■ INSTRUCTIONS FOR THE TASK ■
Search the records below for the word "AUDIO", then return every line where it appears.

——————————

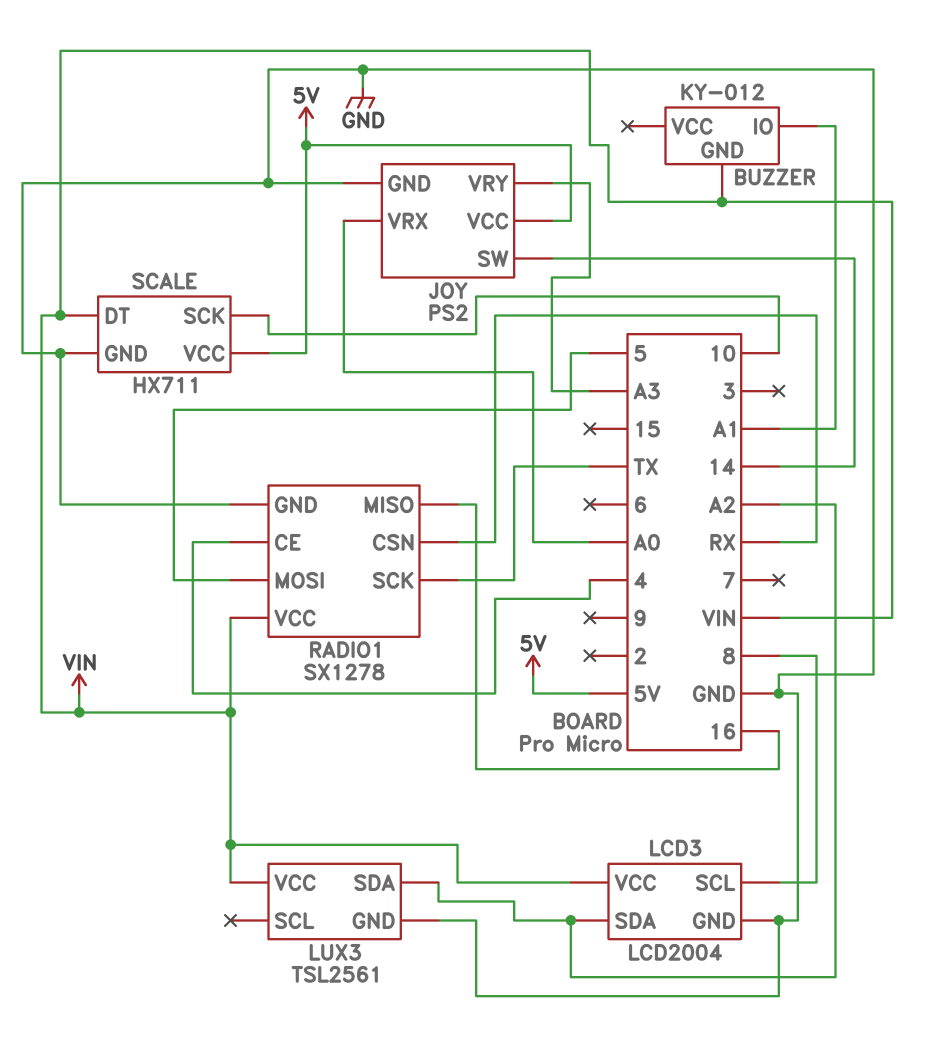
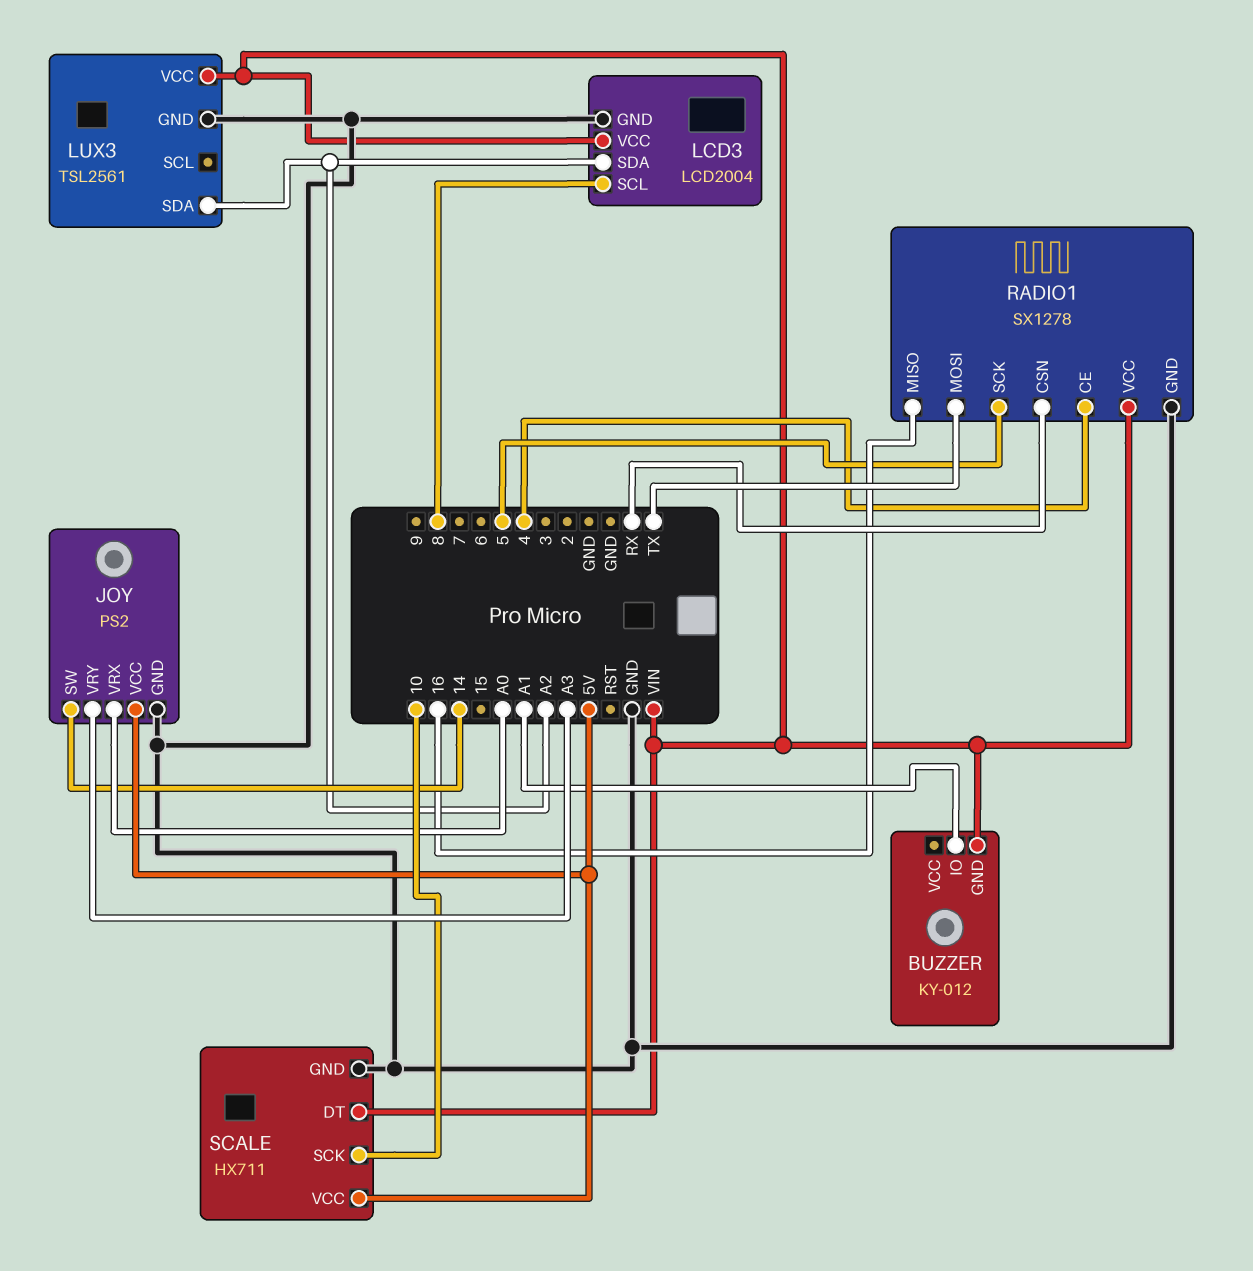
RADIO1 pin MOSI: 5 -> TX
RADIO1 pin SCK: TX -> 5

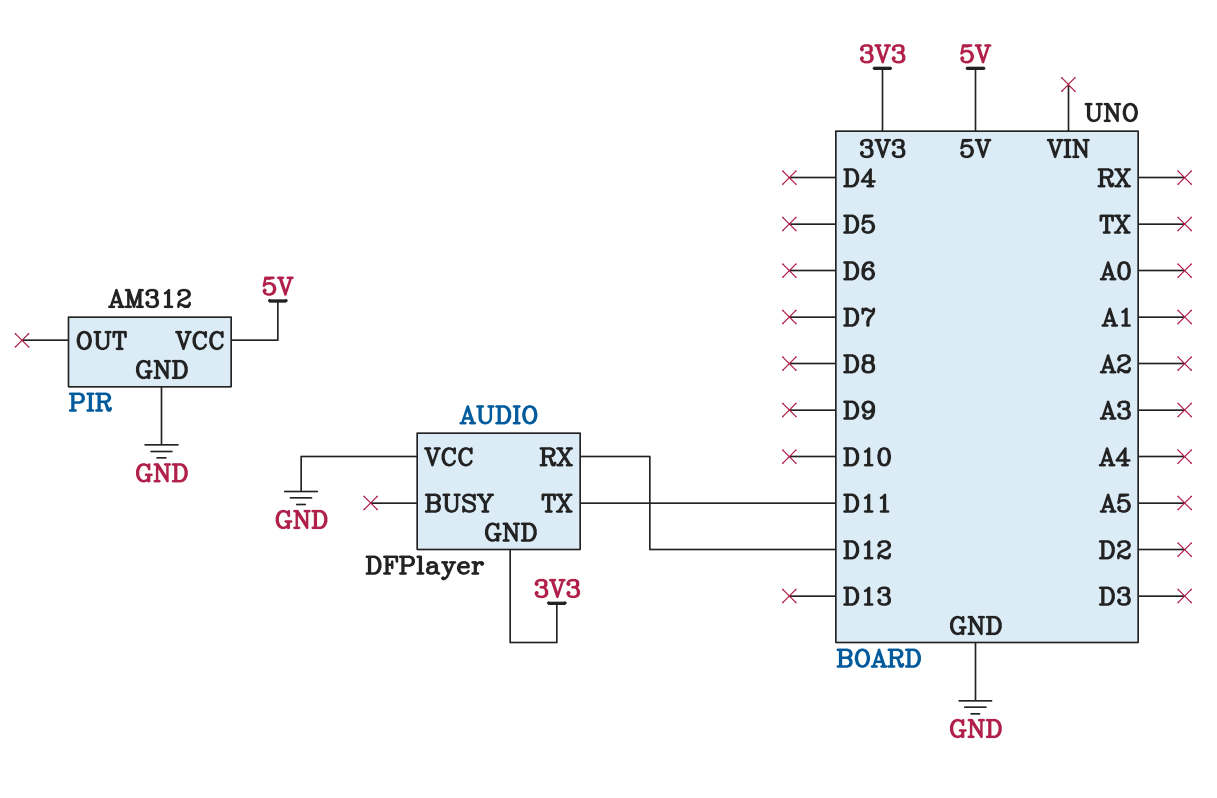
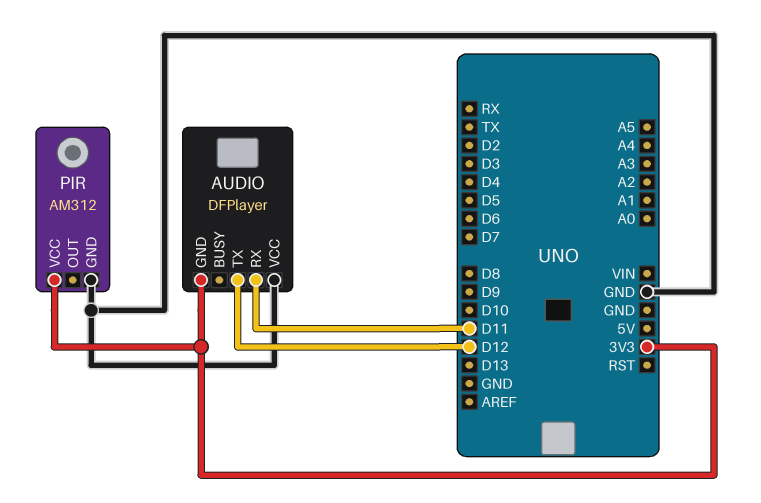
AUDIO pin RX: D12 -> D11
AUDIO pin TX: D11 -> D12
PIR pin VCC: 5V -> 3V3

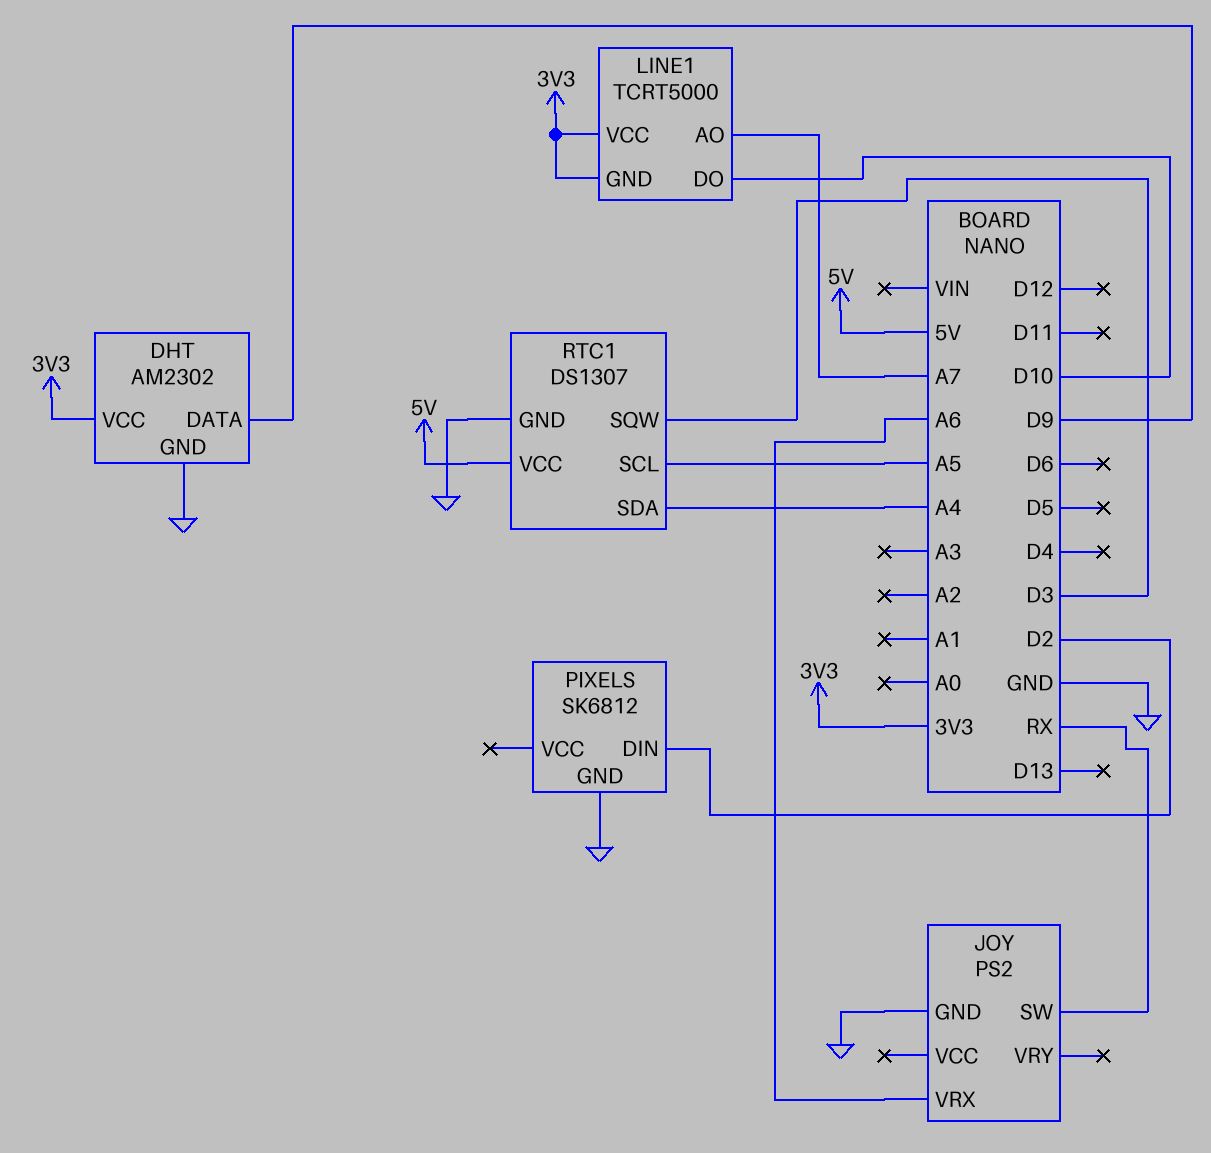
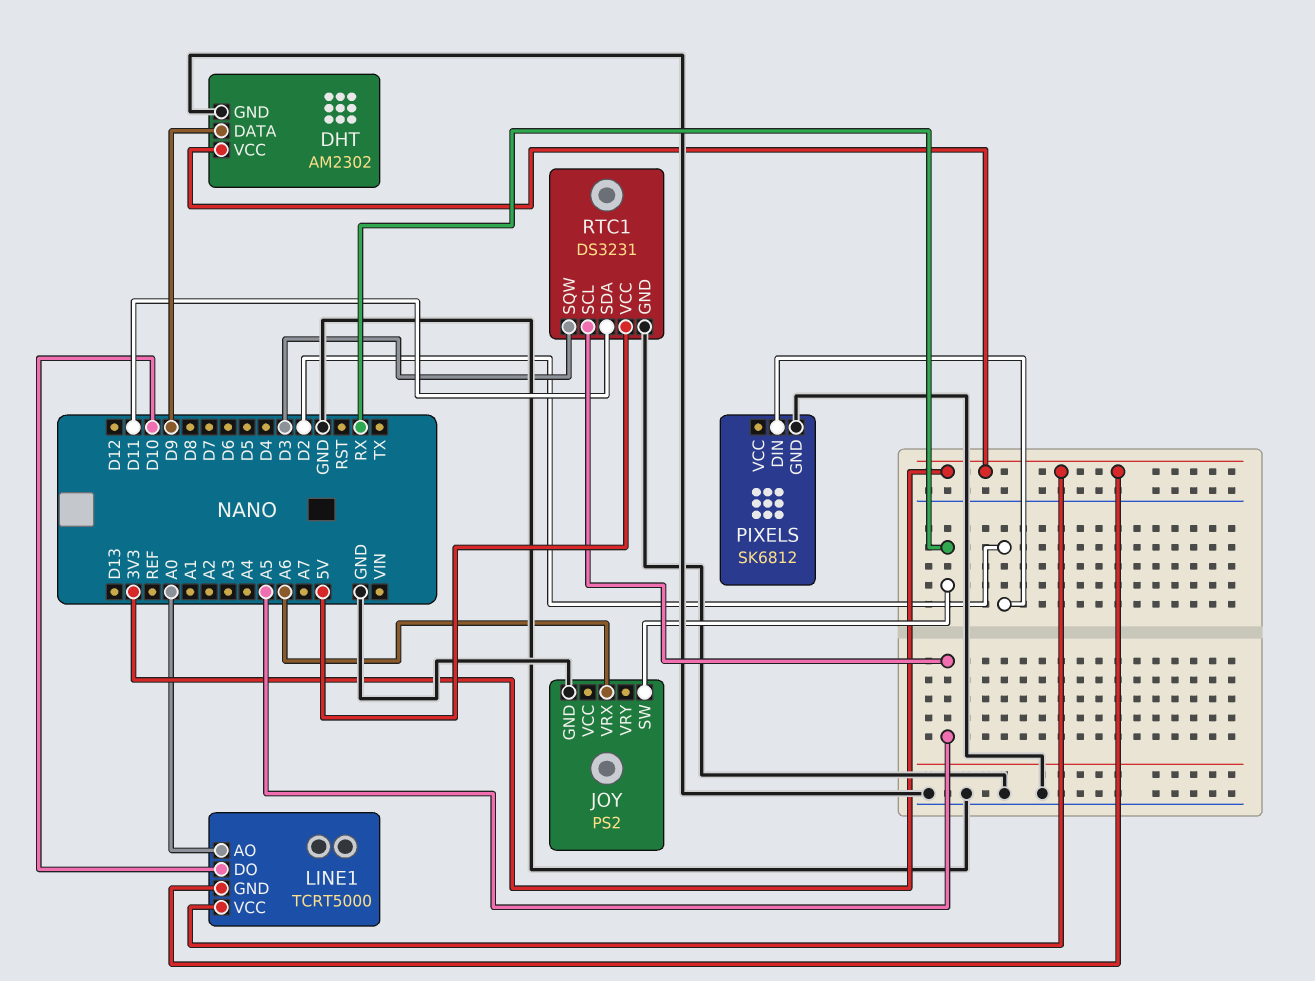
LINE1 pin AO: A7 -> A0
RTC1: DS1307 -> DS3231
RTC1 pin SDA: A4 -> D11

——————————

■ EXERCISE RESULT ■
AUDIO pin RX: D12 -> D11
AUDIO pin TX: D11 -> D12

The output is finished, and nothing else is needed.